INSTRUCTION: Give back the records below exactly, every one, with no pictures.

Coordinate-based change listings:
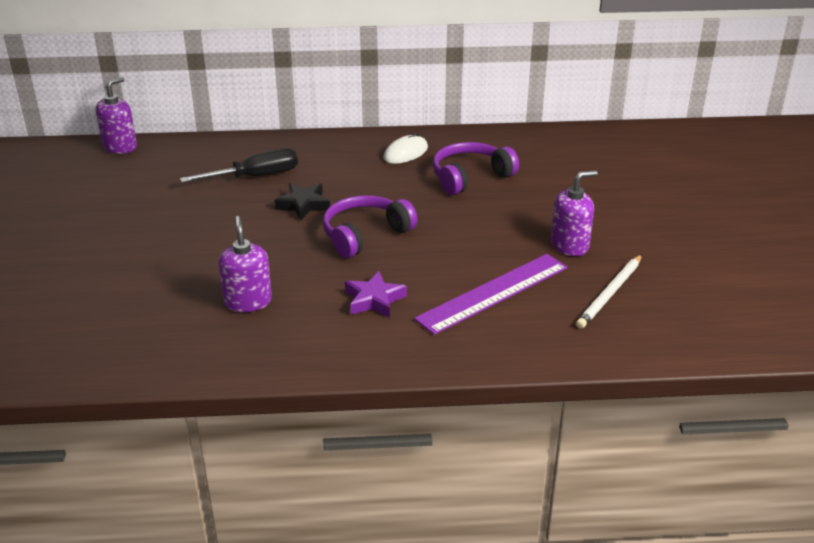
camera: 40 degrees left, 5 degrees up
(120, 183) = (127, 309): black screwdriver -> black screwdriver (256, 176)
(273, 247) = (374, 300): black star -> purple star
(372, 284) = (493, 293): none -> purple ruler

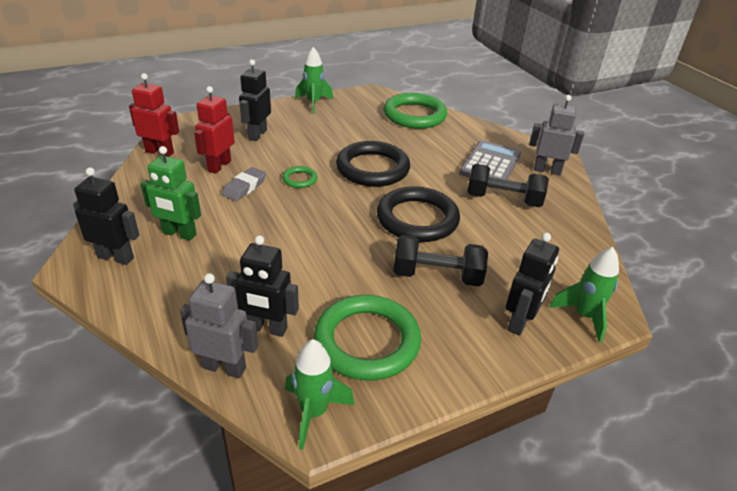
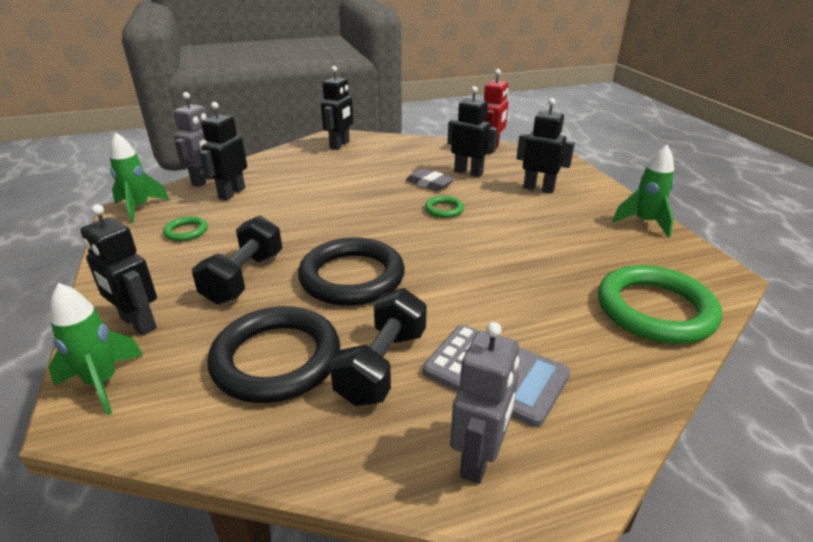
camera: 100 degrees right, 5 degrees down
(179, 234) = (362, 161): green robot -> none
(219, 166) = (468, 172): red robot -> black robot
(367, 341) = (186, 231): green ring -> green ring, size x0.45
(372, 168) = (470, 255): black ring -> black ring (276, 359)

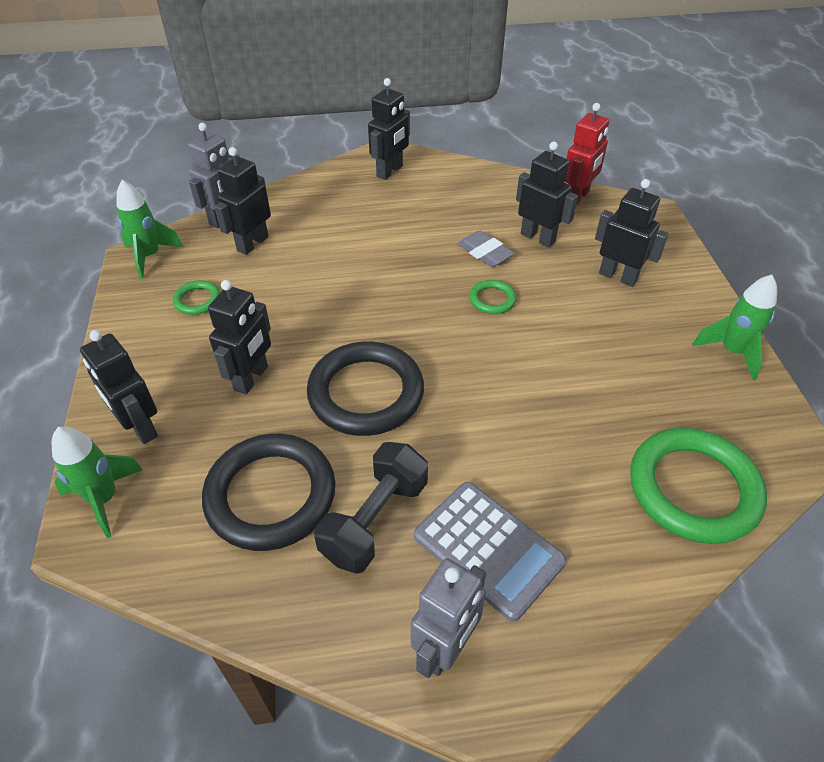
camera: 10 degrees right, 15 degrees up
(244, 278) = (251, 378): black dumbbell -> black robot

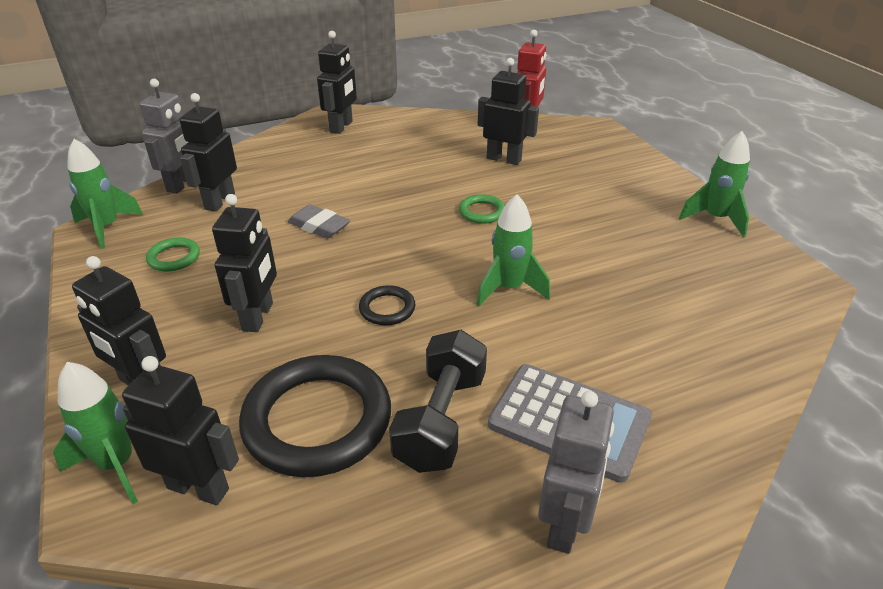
camera: 15 degrees left, 10 degrees down
(366, 393) = (387, 308): black ring -> black ring, size x0.45
(485, 253) = (459, 177): grey eraser -> grey eraser (319, 226)
(486, 394) = (509, 289): none -> green rocket
(618, 276) = (589, 178): black robot -> black robot (198, 488)
(693, 489) = (736, 330): green ring -> none

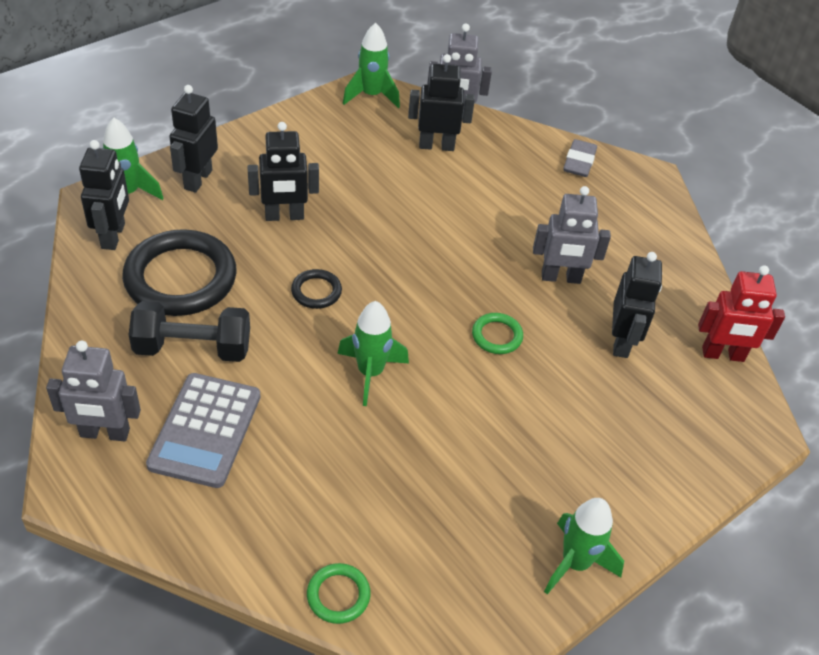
camera: 70 degrees right, 10 degrees up
(174, 257) = (344, 146): green ring -> green ring (338, 595)
(319, 226) = (422, 220): grey eraser -> grey eraser (579, 162)
(341, 127) = (622, 191): black robot -> none
(426, 171) = (561, 278): none -> grey robot

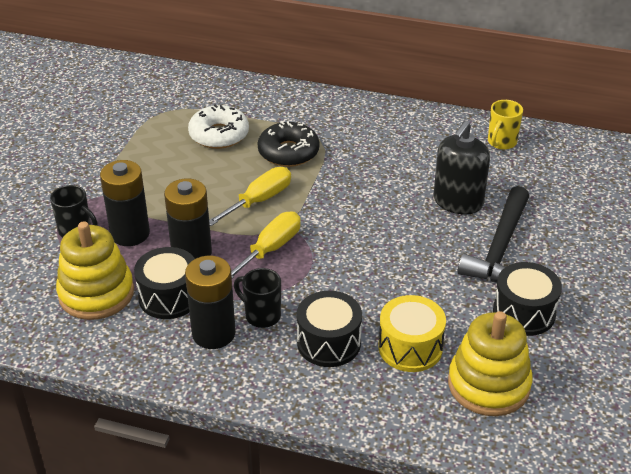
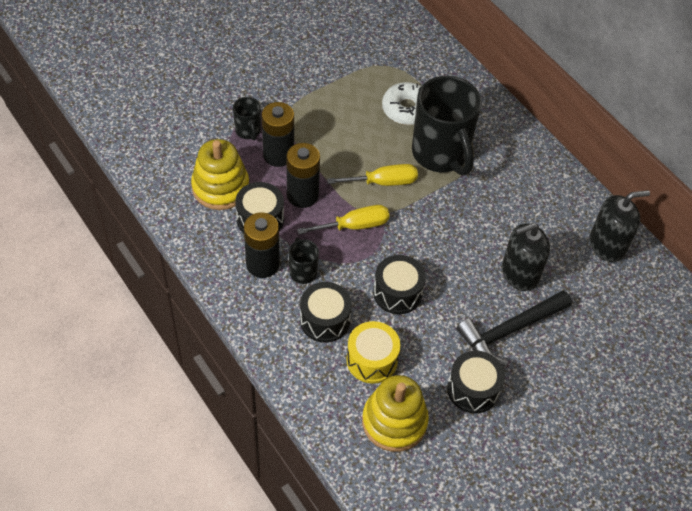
camera: 35 degrees right, 15 degrees up
(288, 152) = (441, 154): black donut -> black mug
(371, 278) = (397, 293): none -> black drum
(501, 142) = (607, 245): yellow mug -> black soap dispenser

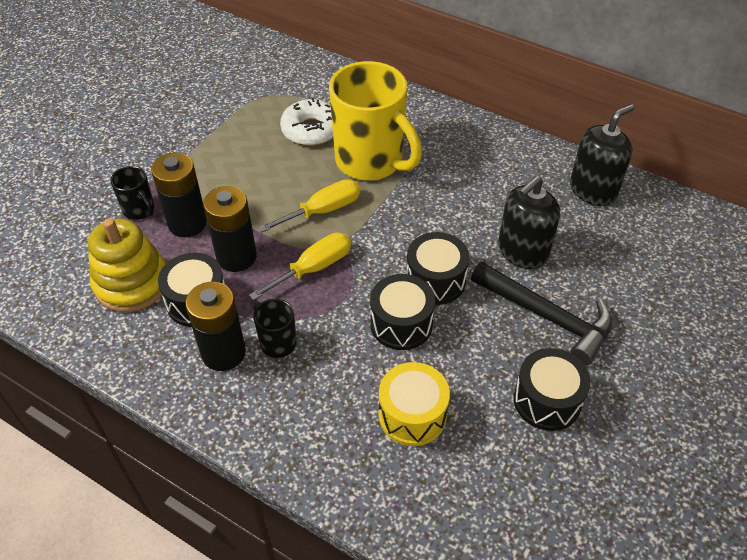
camera: 20 degrees left, 5 degrees down
(325, 320) = (331, 390): black drum -> black drum (435, 280)
(394, 422) = (479, 480): yellow stacking toy -> none
(441, 154) = (371, 161): black mug -> yellow mug
(509, 331) = (548, 317): black hammer -> black hammer turned 90 degrees counterclockwise

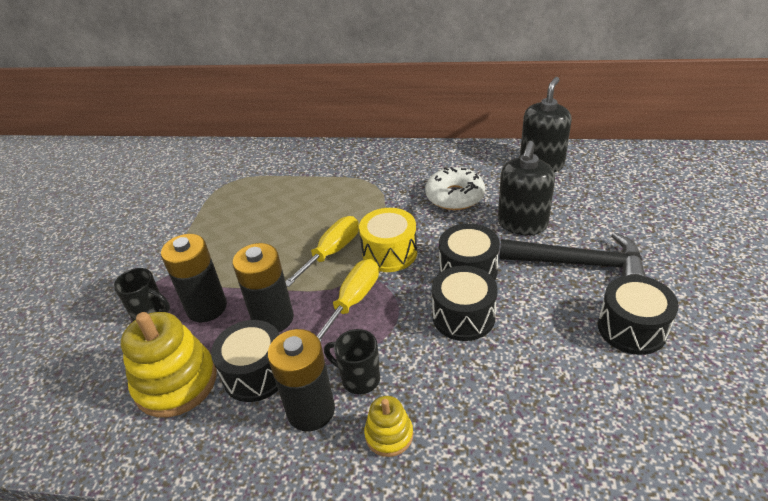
camera: 20 degrees left, 10 degrees down
(273, 400) = (389, 435): none -> yellow stacking toy
(311, 130) = (282, 196): white donut -> white donut (454, 196)
(371, 161) = (350, 202): yellow mug -> none
(412, 415) = (529, 390): yellow drum -> yellow drum (389, 253)

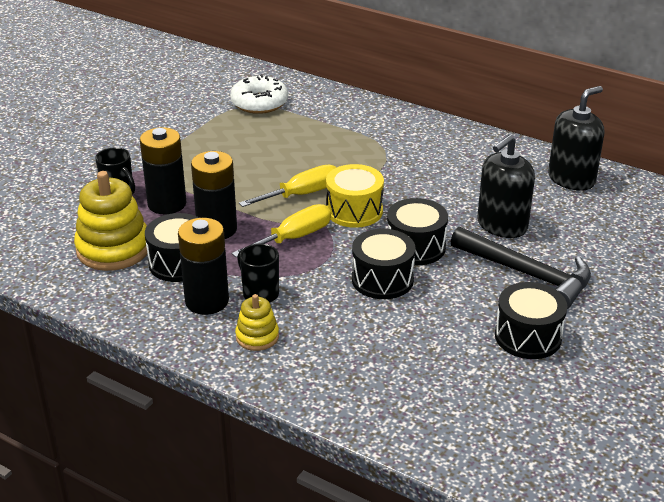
camera: 20 degrees right, 5 degrees down
(454, 196) = (455, 182): white donut -> white donut (259, 103)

YOUR RESPONSE:
camera: 40 degrees left, 5 degrees up
(120, 183) = (127, 309): black screwdriver -> black screwdriver (256, 176)
(273, 247) = (374, 300): black star -> purple star
(372, 284) = (493, 293): none -> purple ruler

camera: 100 degrees right, 5 degrees down
(179, 234) = (362, 161): green robot -> none
(219, 166) = (468, 172): red robot -> black robot
(367, 341) = (186, 231): green ring -> green ring, size x0.45
(372, 168) = (470, 255): black ring -> black ring (276, 359)

camera: 10 degrees right, 15 degrees up
(244, 278) = (251, 378): black dumbbell -> black robot

camera: 15 degrees left, 10 degrees down
(366, 393) = (387, 308): black ring -> black ring, size x0.45
(485, 253) = (459, 177): grey eraser -> grey eraser (319, 226)
(486, 394) = (509, 289): none -> green rocket
(618, 276) = (589, 178): black robot -> black robot (198, 488)
(693, 489) = (736, 330): green ring -> none

camera: 70 degrees right, 10 degrees up
(174, 257) = (344, 146): green ring -> green ring (338, 595)
(319, 226) = (422, 220): grey eraser -> grey eraser (579, 162)
(341, 127) = (622, 191): black robot -> none
(426, 171) = (561, 278): none -> grey robot

camera: 35 degrees right, 15 degrees up
(288, 152) = (441, 154): black donut -> black mug
(371, 278) = (397, 293): none -> black drum
(501, 142) = (607, 245): yellow mug -> black soap dispenser

camera: 20 degrees left, 5 degrees down
(325, 320) = (331, 390): black drum -> black drum (435, 280)
(394, 422) = (479, 480): yellow stacking toy -> none
(441, 154) = (371, 161): black mug -> yellow mug
(509, 331) = (548, 317): black hammer -> black hammer turned 90 degrees counterclockwise

camera: 20 degrees left, 10 degrees down
(273, 400) = (389, 435): none -> yellow stacking toy
(311, 130) = (282, 196): white donut -> white donut (454, 196)
(371, 161) = (350, 202): yellow mug -> none
(412, 415) = (529, 390): yellow drum -> yellow drum (389, 253)

camera: 20 degrees right, 5 degrees down
(454, 196) = (455, 182): white donut -> white donut (259, 103)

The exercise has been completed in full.